◆ Your assignment: In how many lines of the listing below does "turquoise" appear? Reply with the number only.

◆ Data shown:

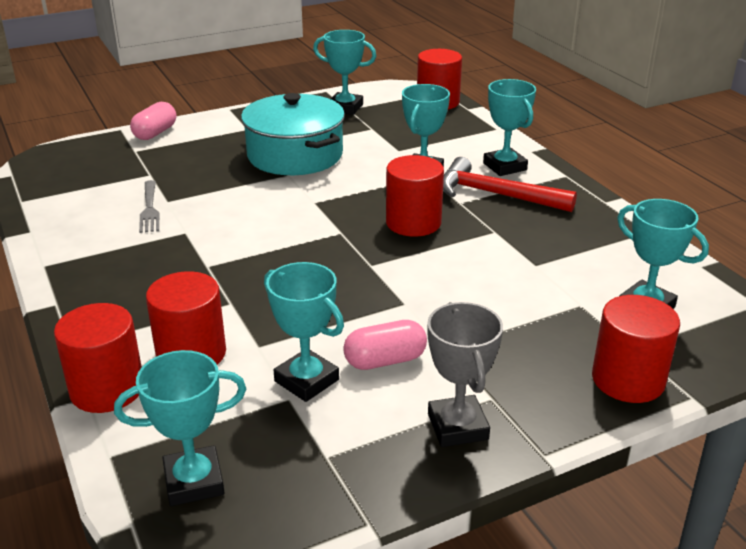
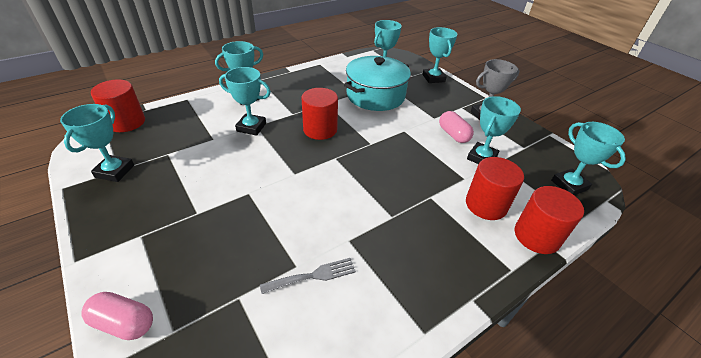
camera: 100 degrees left, 10 degrees up
turquoise pot [241,93,345,175] -> turquoise pot moved to [344,56,411,111]
red hammer [443,157,577,212] -> none
red cylinder [592,295,680,403] -> turquoise trophy [423,27,458,83]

◆ Exercise solution: 2